Dataset excerpts
------------------------------------------------------------------------
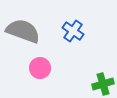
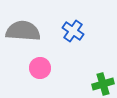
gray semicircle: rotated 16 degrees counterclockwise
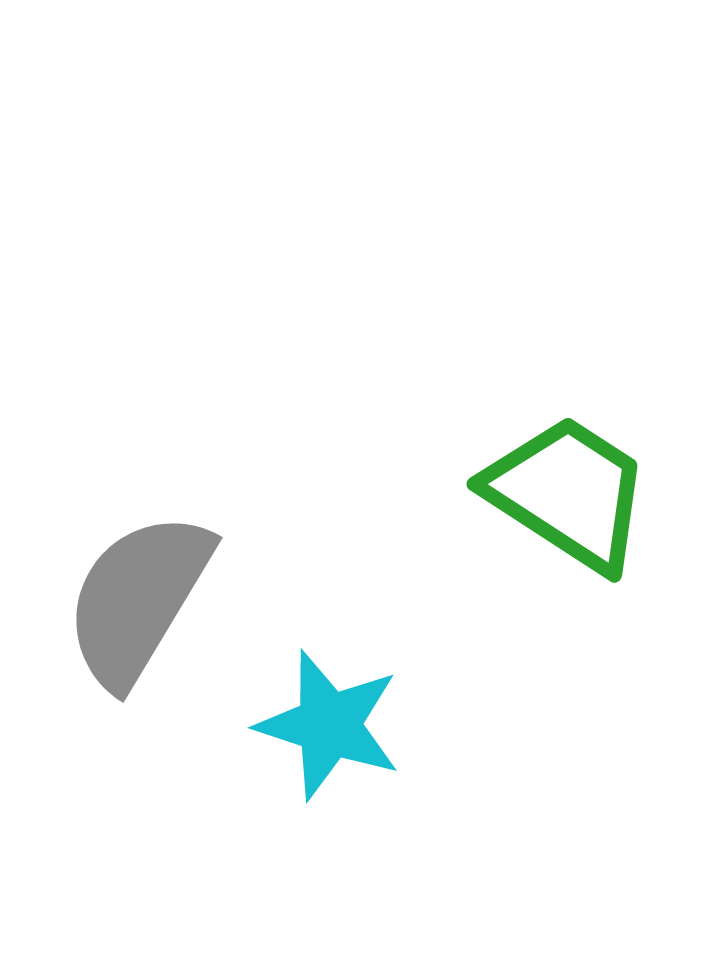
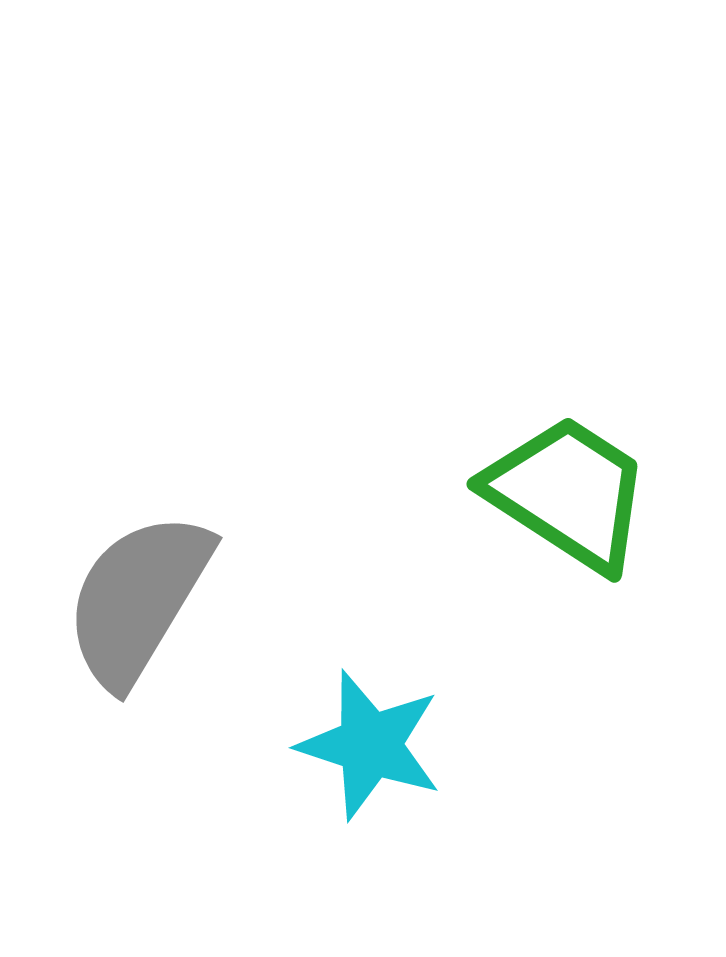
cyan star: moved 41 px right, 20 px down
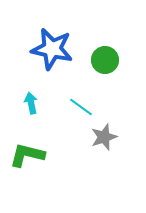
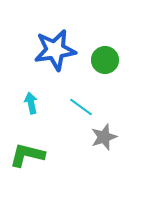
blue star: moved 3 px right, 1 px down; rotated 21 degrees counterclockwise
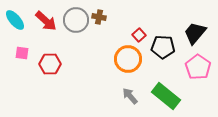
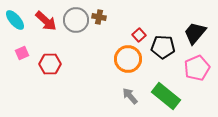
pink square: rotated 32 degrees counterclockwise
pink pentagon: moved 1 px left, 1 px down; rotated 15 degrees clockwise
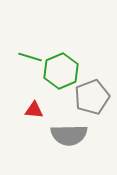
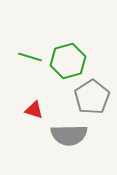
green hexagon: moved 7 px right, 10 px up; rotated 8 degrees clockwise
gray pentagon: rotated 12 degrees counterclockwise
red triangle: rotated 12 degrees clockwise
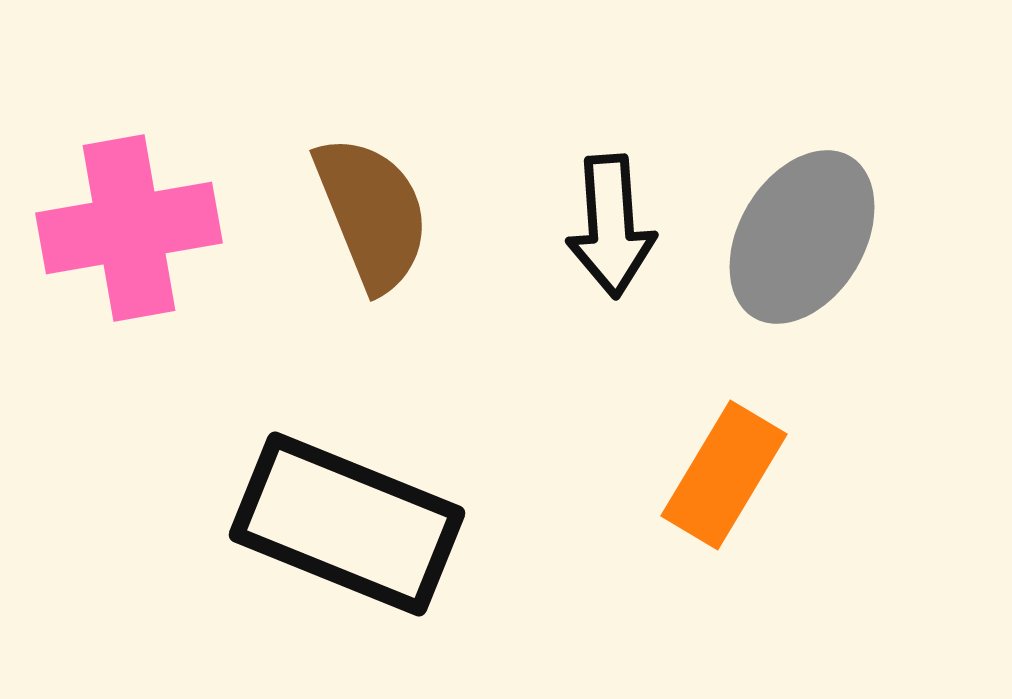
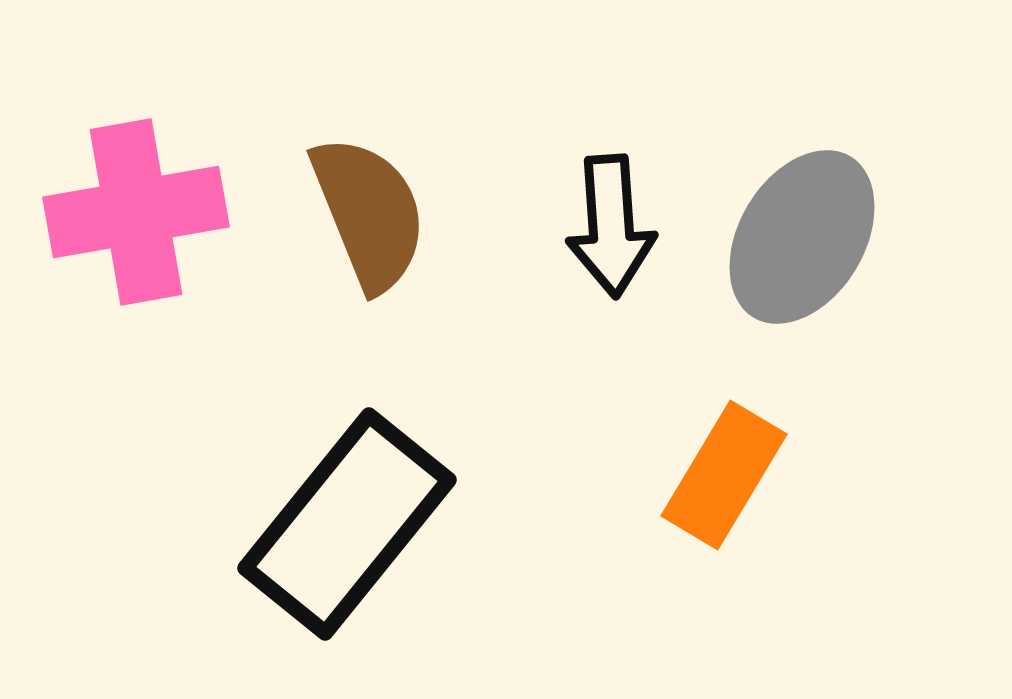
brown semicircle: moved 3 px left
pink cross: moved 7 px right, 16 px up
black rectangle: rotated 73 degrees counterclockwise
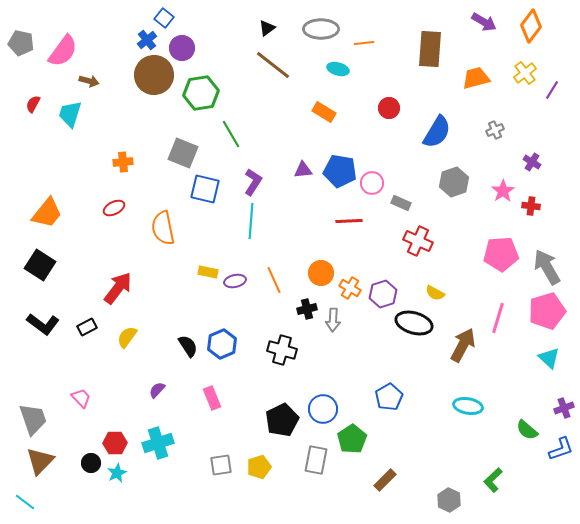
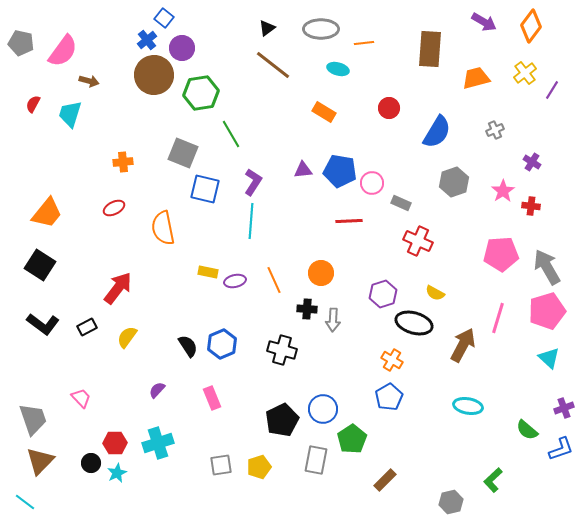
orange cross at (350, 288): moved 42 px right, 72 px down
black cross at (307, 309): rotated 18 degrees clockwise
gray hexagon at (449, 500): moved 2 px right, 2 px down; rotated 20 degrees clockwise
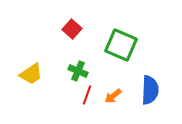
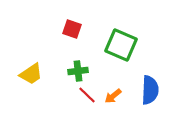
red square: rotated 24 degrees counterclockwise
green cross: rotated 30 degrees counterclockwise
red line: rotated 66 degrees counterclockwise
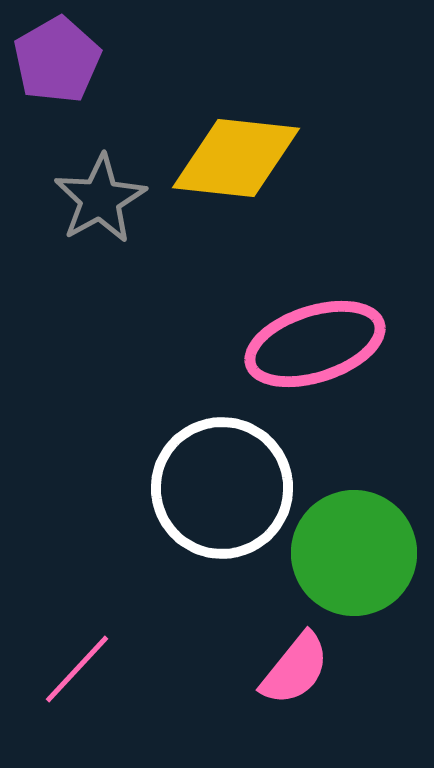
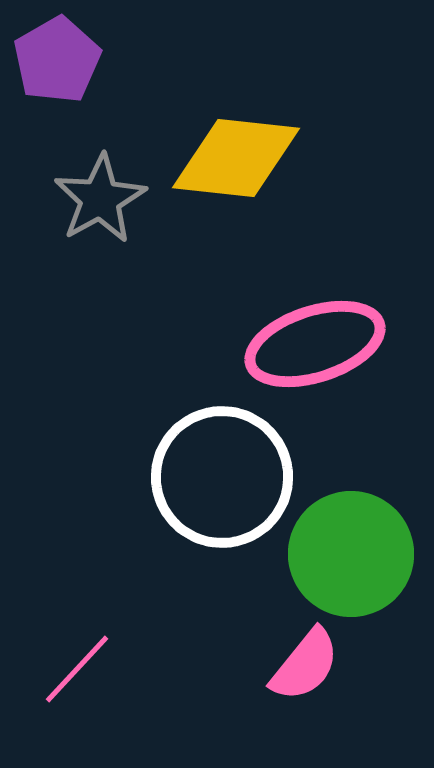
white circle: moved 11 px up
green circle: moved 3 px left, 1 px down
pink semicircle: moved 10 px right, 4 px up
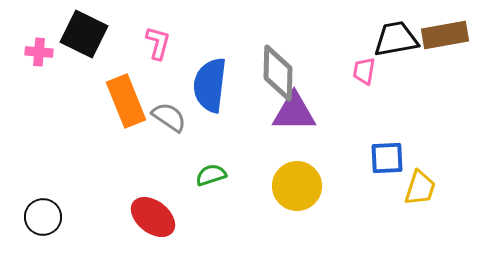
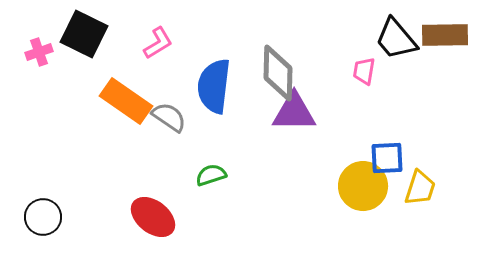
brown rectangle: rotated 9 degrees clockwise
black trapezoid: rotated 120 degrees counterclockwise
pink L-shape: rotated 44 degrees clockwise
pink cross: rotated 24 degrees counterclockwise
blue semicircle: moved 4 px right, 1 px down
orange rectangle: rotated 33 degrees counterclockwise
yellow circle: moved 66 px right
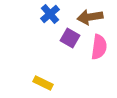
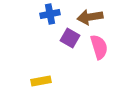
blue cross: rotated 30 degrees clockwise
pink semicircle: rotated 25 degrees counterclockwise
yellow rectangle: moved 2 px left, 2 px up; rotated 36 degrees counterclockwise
------------------------------------------------------------------------
# Exercise
Reproduce exactly and only the lines from the one with "orange cross at" through the final line of the records above, inclusive. Pictures must be left out.

# Response area
orange cross at (350, 288): moved 42 px right, 72 px down
black cross at (307, 309): rotated 18 degrees clockwise
gray hexagon at (449, 500): moved 2 px right, 2 px down; rotated 20 degrees clockwise
red square: rotated 24 degrees counterclockwise
green cross: rotated 30 degrees counterclockwise
red line: rotated 66 degrees counterclockwise
white circle: moved 11 px up
green circle: moved 3 px left, 1 px down
pink semicircle: moved 10 px right, 4 px up
brown rectangle: rotated 9 degrees clockwise
black trapezoid: rotated 120 degrees counterclockwise
pink L-shape: rotated 44 degrees clockwise
pink cross: rotated 24 degrees counterclockwise
blue semicircle: moved 4 px right, 1 px down
orange rectangle: rotated 33 degrees counterclockwise
yellow circle: moved 66 px right
blue cross: rotated 30 degrees clockwise
pink semicircle: rotated 25 degrees counterclockwise
yellow rectangle: moved 2 px left, 2 px up; rotated 36 degrees counterclockwise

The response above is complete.